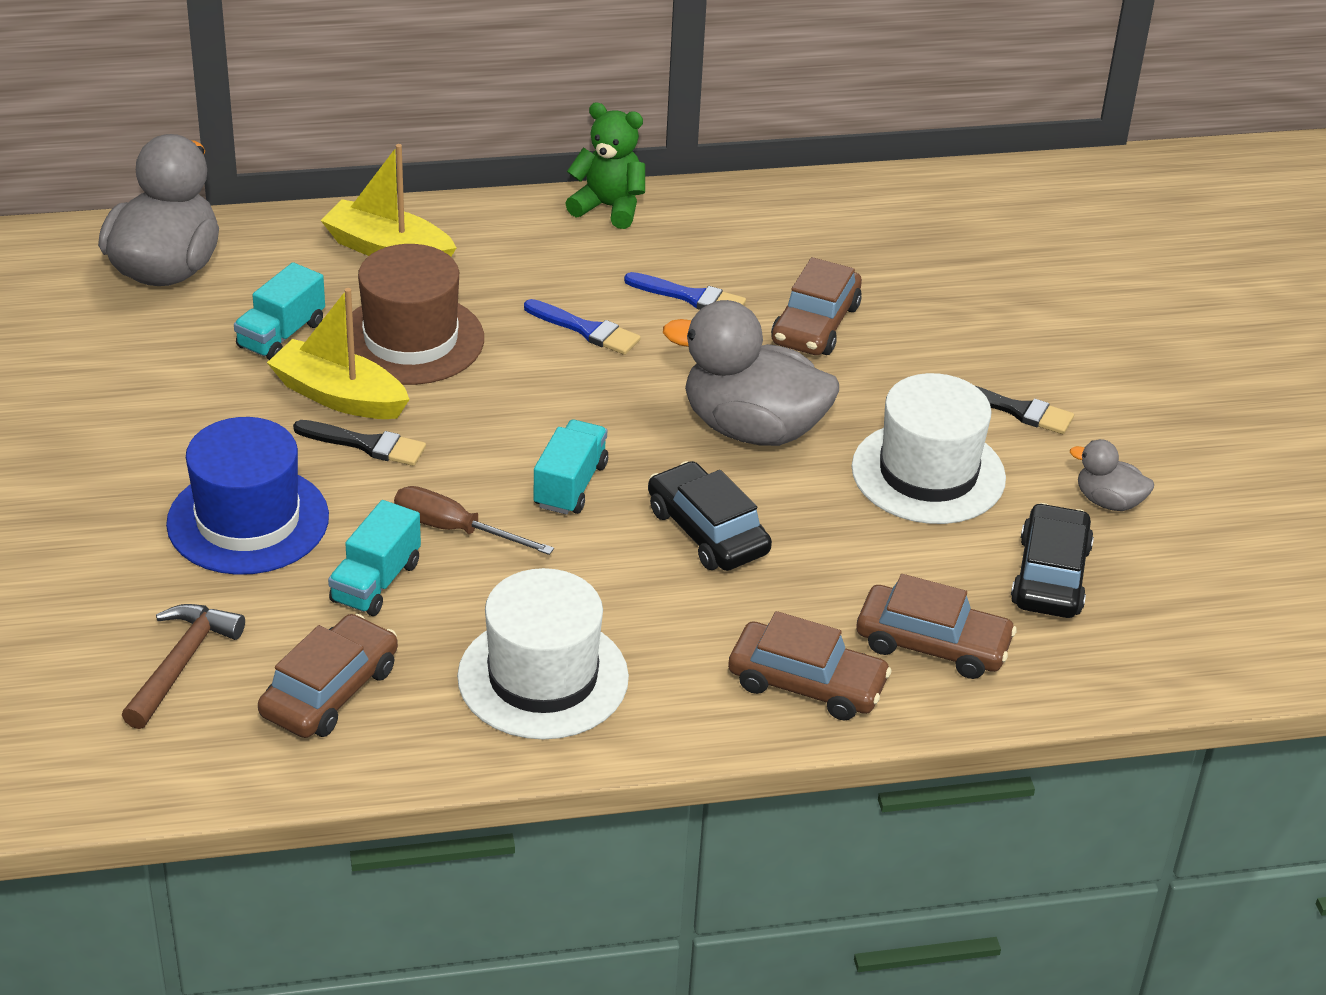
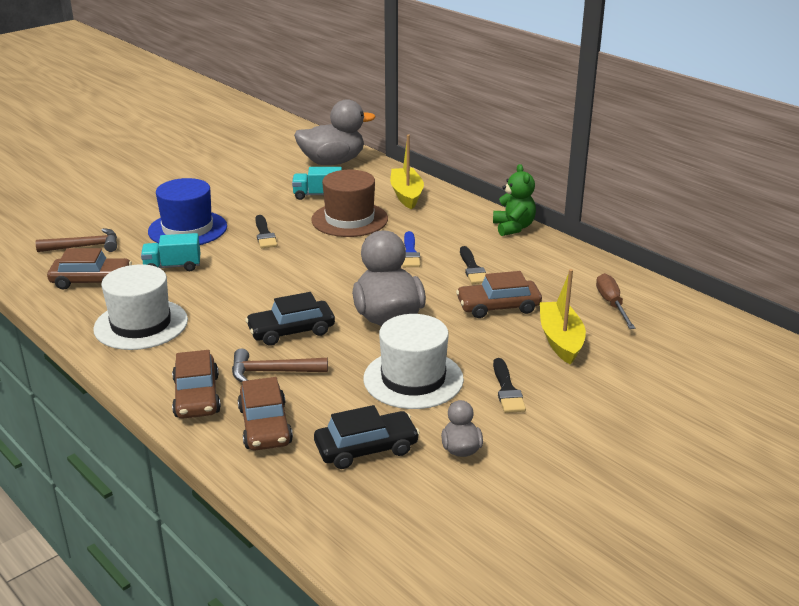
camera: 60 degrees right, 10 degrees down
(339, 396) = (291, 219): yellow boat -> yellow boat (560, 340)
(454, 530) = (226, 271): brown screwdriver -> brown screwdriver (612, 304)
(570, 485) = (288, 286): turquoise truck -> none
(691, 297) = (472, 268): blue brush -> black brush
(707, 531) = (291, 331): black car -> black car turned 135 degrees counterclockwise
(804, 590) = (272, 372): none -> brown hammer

....

ASSIGNED TASK »
Repeat, word for word, each of the records, omitting any image they hold.

RESPONSE TO THIS EXERCISE »
camera: 60 degrees right, 10 degrees down
(339, 396) = (291, 219): yellow boat -> yellow boat (560, 340)
(454, 530) = (226, 271): brown screwdriver -> brown screwdriver (612, 304)
(570, 485) = (288, 286): turquoise truck -> none
(691, 297) = (472, 268): blue brush -> black brush
(707, 531) = (291, 331): black car -> black car turned 135 degrees counterclockwise
(804, 590) = (272, 372): none -> brown hammer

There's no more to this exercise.